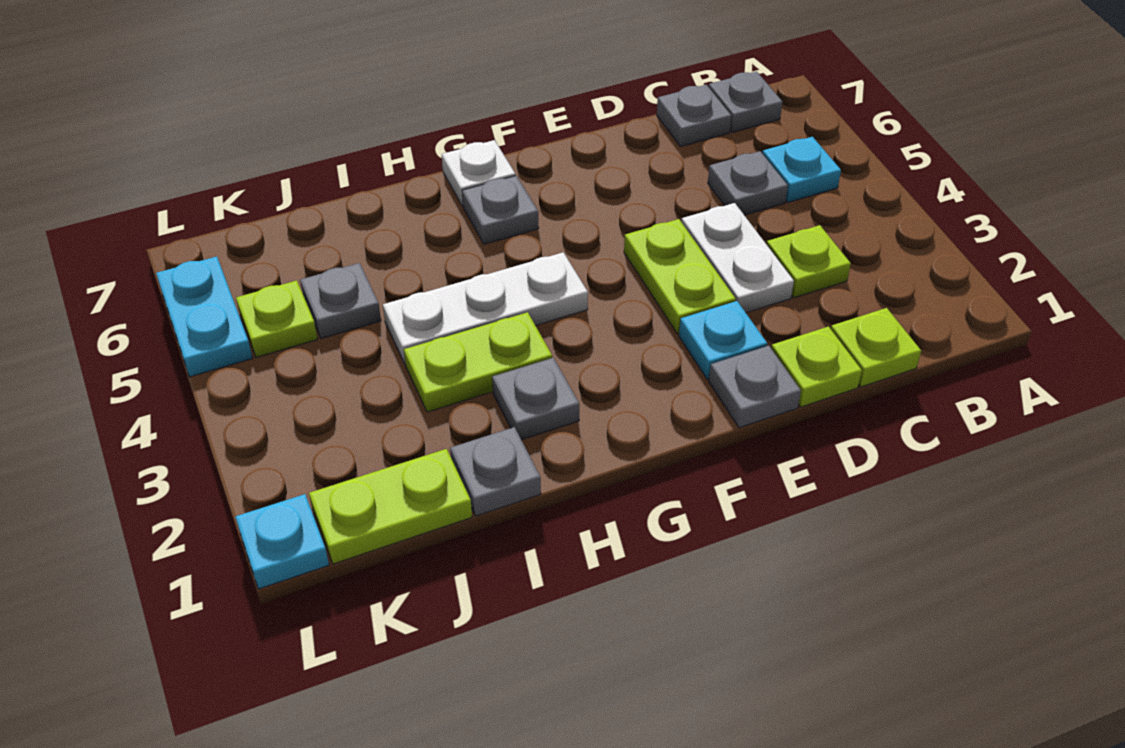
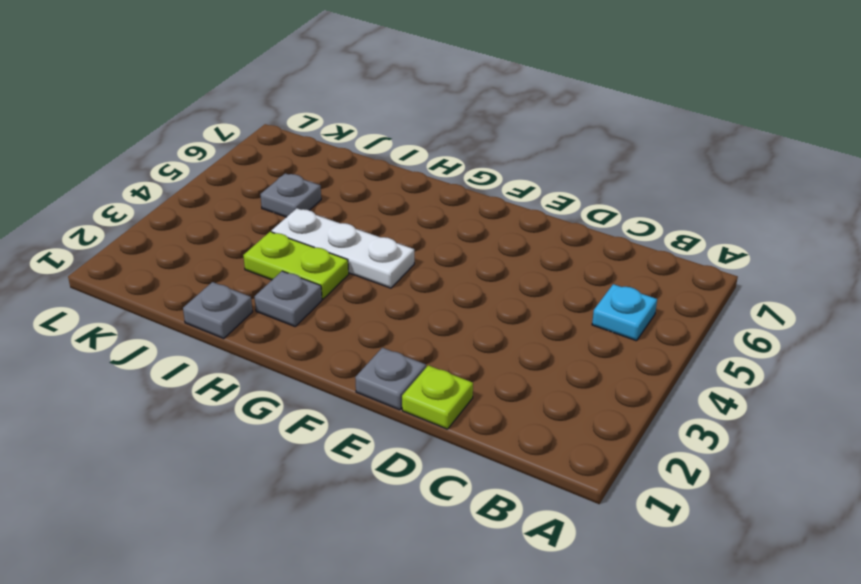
none -> grey plate B7 level 1
none -> lime plate C1 level 1
none -> lime plate C3 level 1

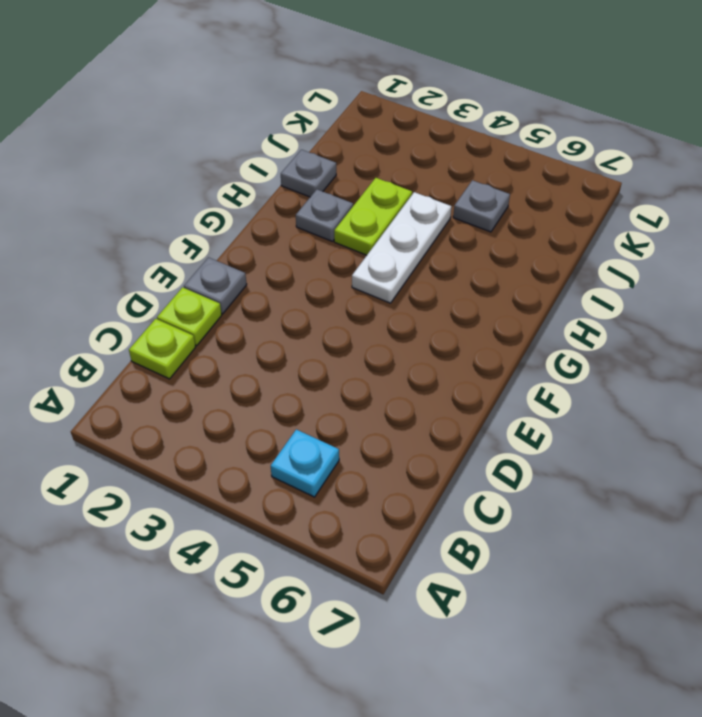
none -> grey plate B7 level 1
none -> lime plate C3 level 1
none -> grey plate C5 level 1

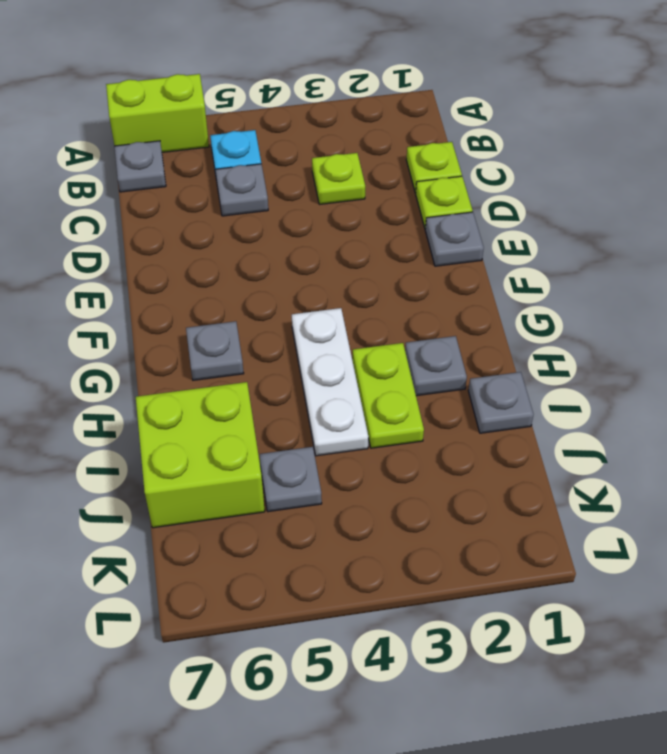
lime brick A6:A7 level 1 -> none
lime brick I6:J7 level 1 -> none
none -> grey plate C7 level 1
none -> white plate D3:D4 level 1
none -> cyan plate E2 level 1

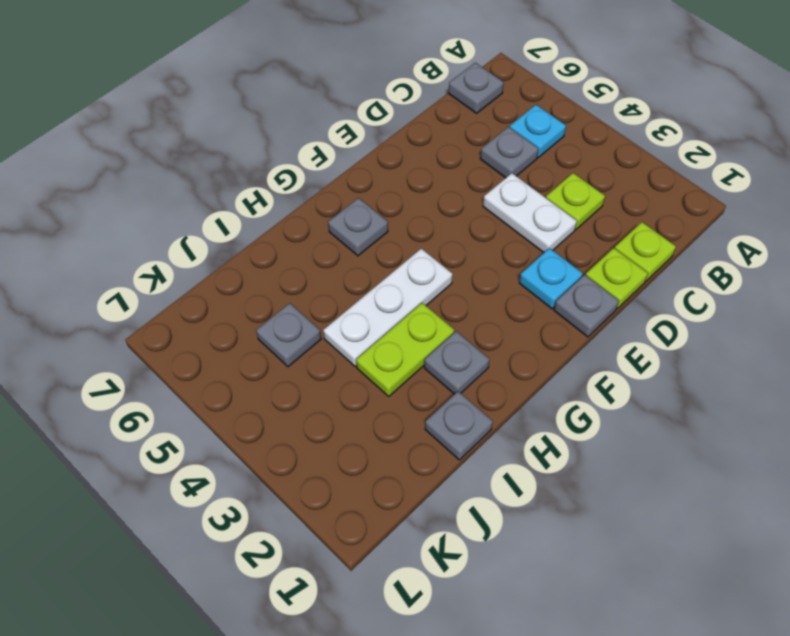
none -> grey plate C7 level 1
none -> lime plate E3:E4 level 1
none -> white plate G7 level 1

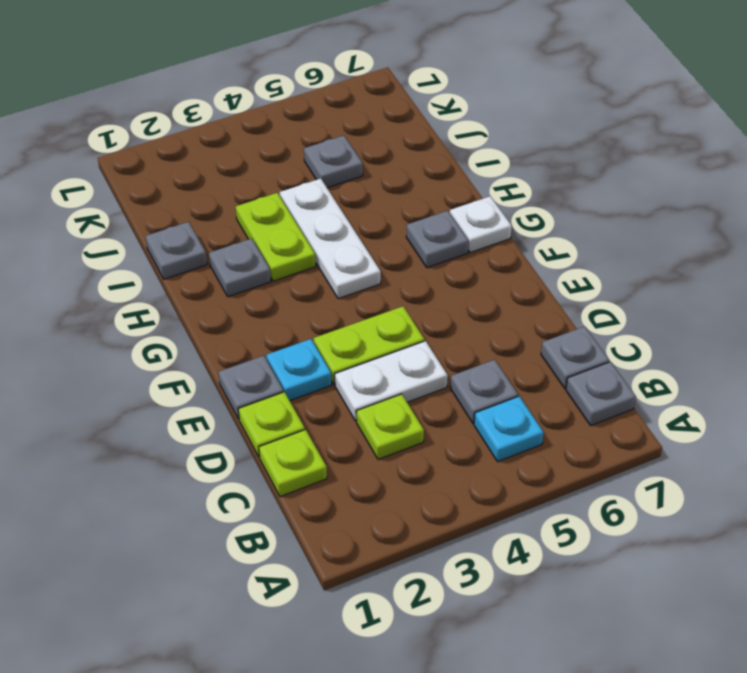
none -> lime plate J1:K1 level 1
none -> lime plate K5 level 1
none -> cyan plate L1 level 1

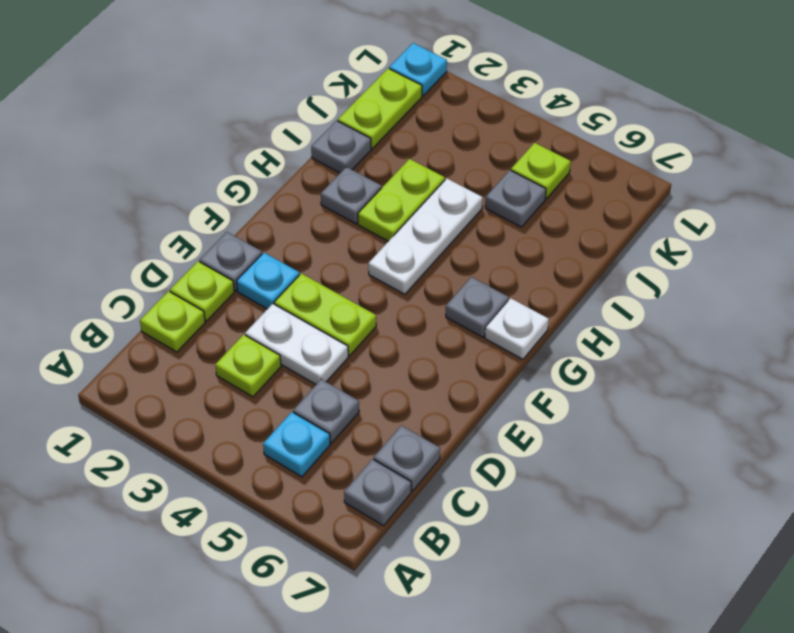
none -> cyan plate L5:L6 level 1

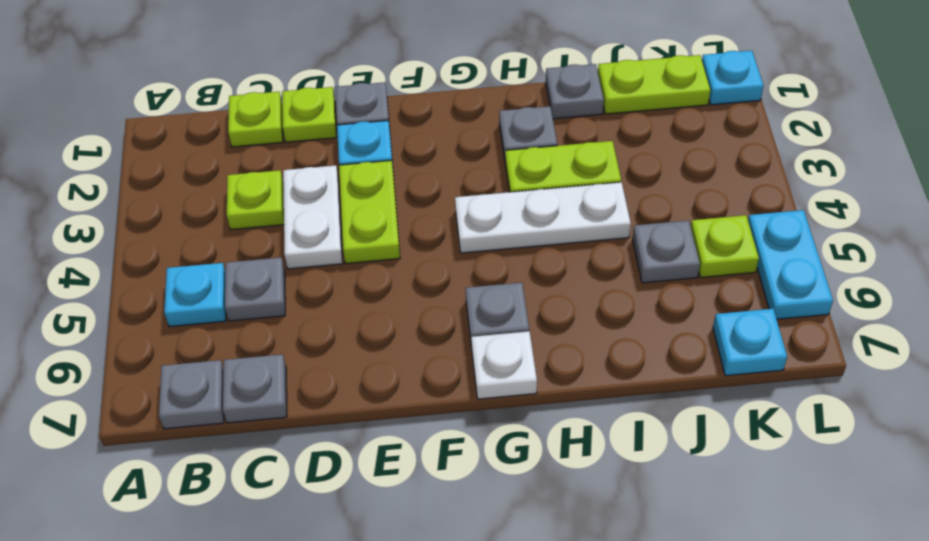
cyan plate K7 level 1 -> none

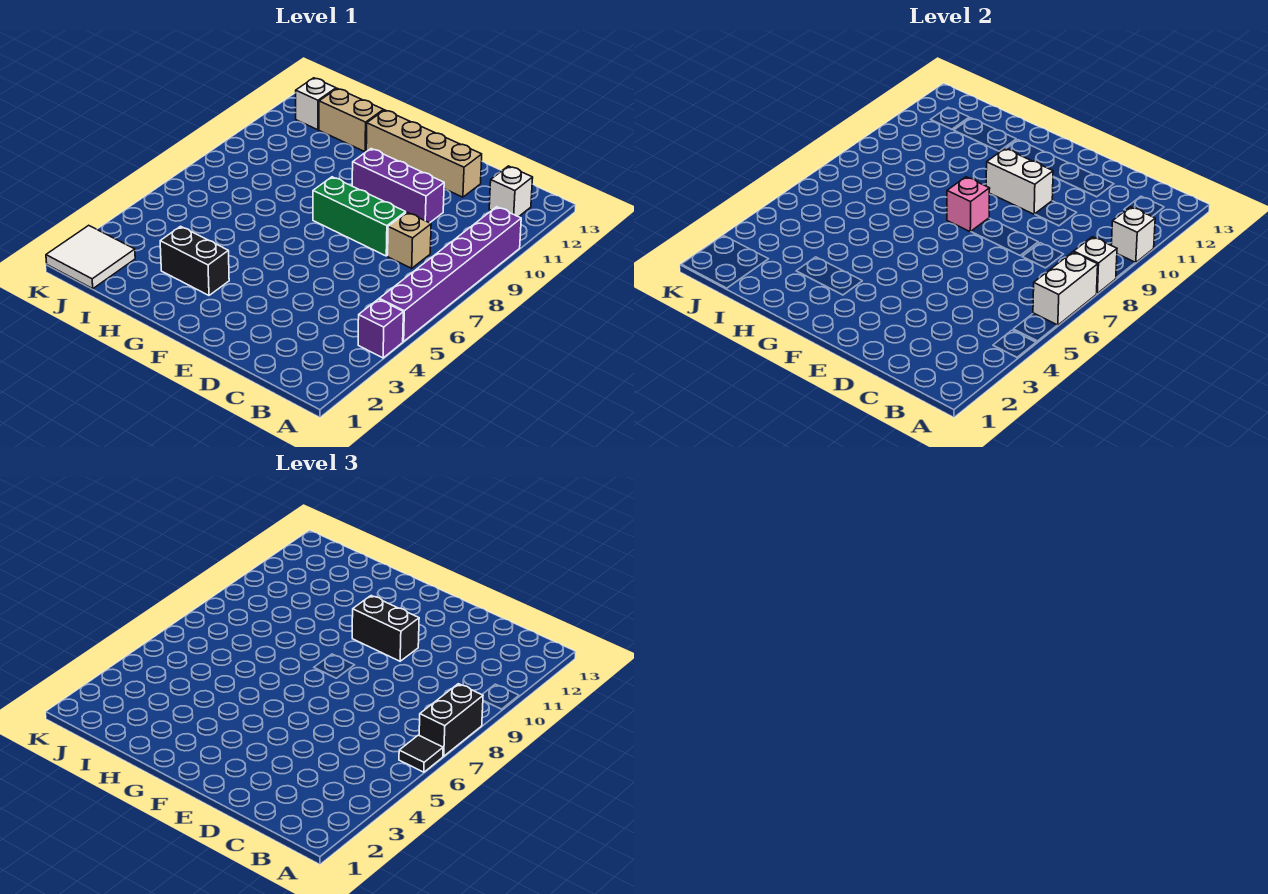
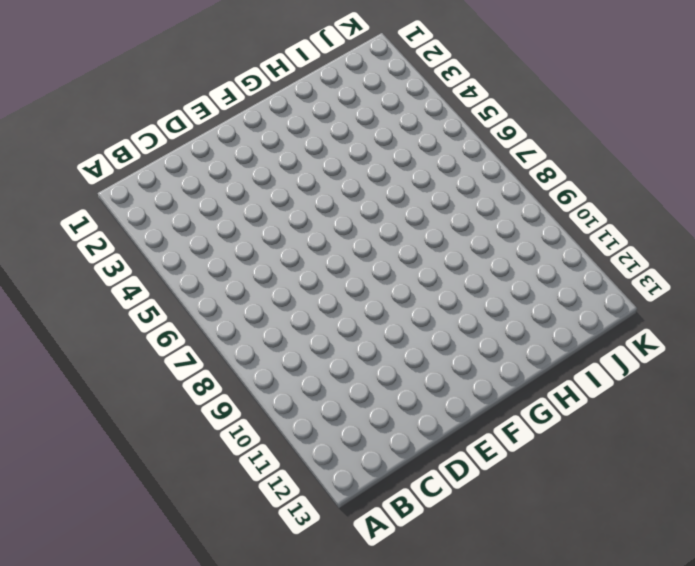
none -> purple brick A4 level 1
none -> purple brick A5:A10 level 1
none -> white brick B12 level 1

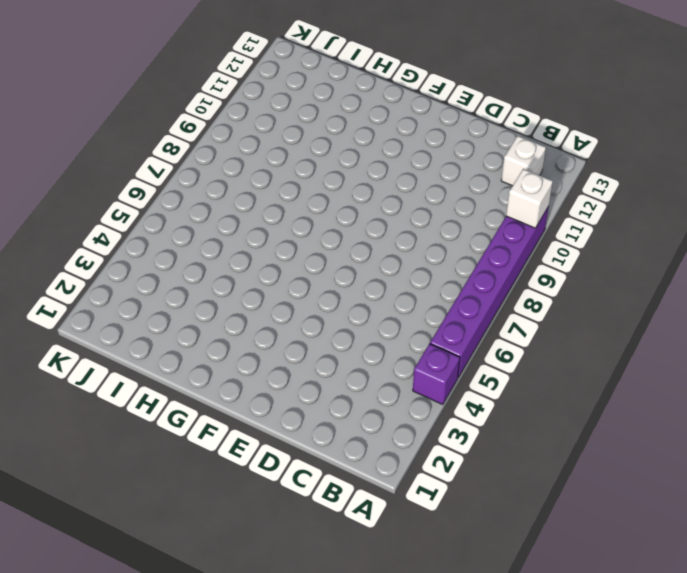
none -> tan brick C8 level 1
none -> green brick D8:F8 level 1
none -> purple brick D10:F10 level 1

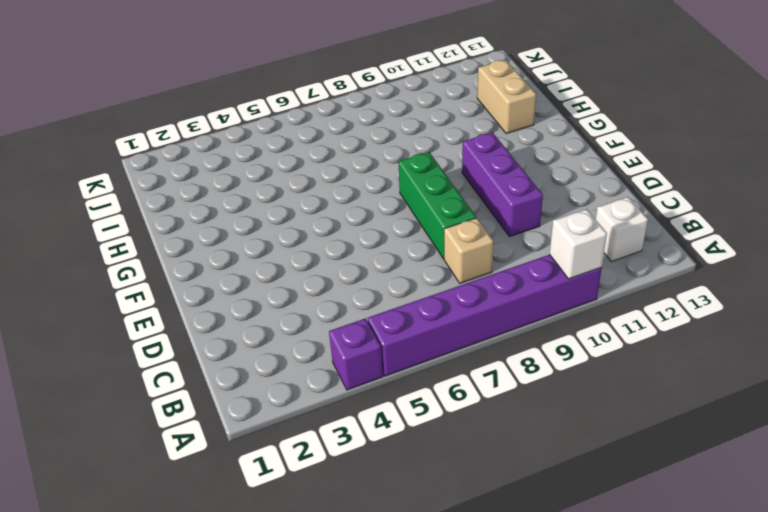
none -> tan brick D12:G12 level 1
none -> black brick G3:H3 level 1
none -> white tile J1:K2 level 1

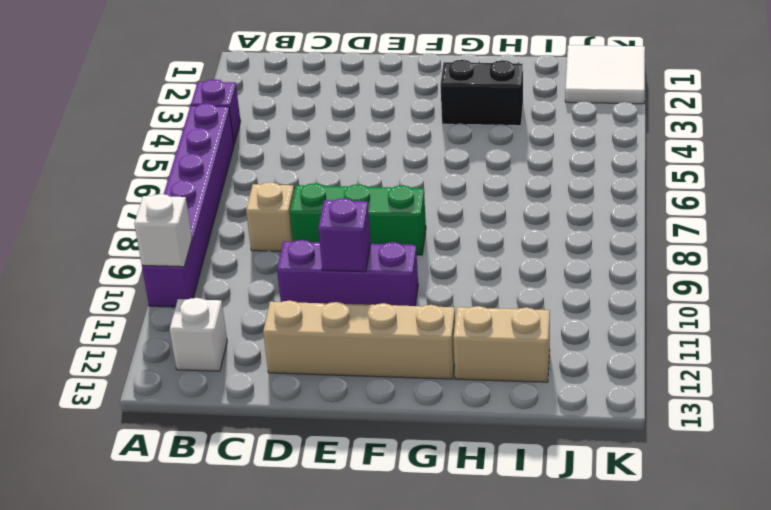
purple brick E10 level 2 -> white brick E10:F10 level 2
none -> white brick J12 level 1
none -> white brick A6:A7 level 2
none -> white brick A8 level 2

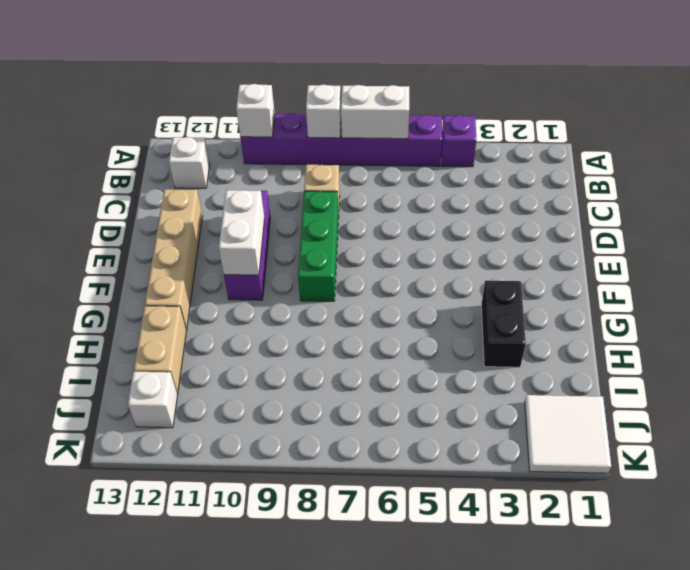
none -> pink brick F8 level 2
none -> black tile A6 level 3
none -> black brick A7:A8 level 3

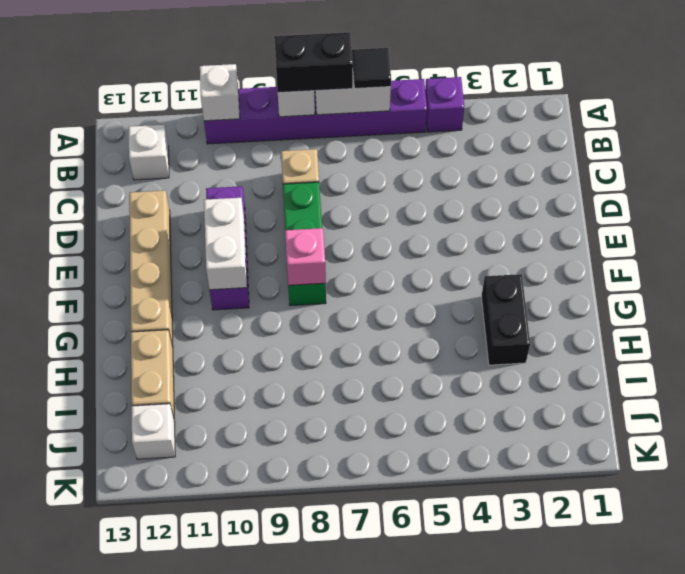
none -> white tile J1:K2 level 1
none -> black brick E10:F10 level 3

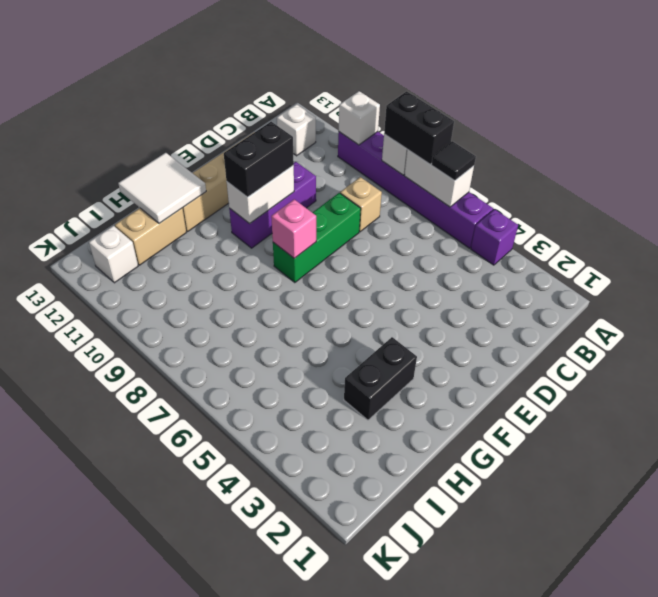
white tile G12:H13 level 2 -> white tile J1:K2 level 1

■ **THE PROBLEM**:
From the line containing "none -> pink brick F8 level 2" down to the final line of the material above, reproduce each line exactly and include no images.

■ **OUTPUT FOR THIS TASK**:
none -> pink brick F8 level 2
none -> black tile A6 level 3
none -> black brick A7:A8 level 3

none -> white tile J1:K2 level 1
none -> black brick E10:F10 level 3

white tile G12:H13 level 2 -> white tile J1:K2 level 1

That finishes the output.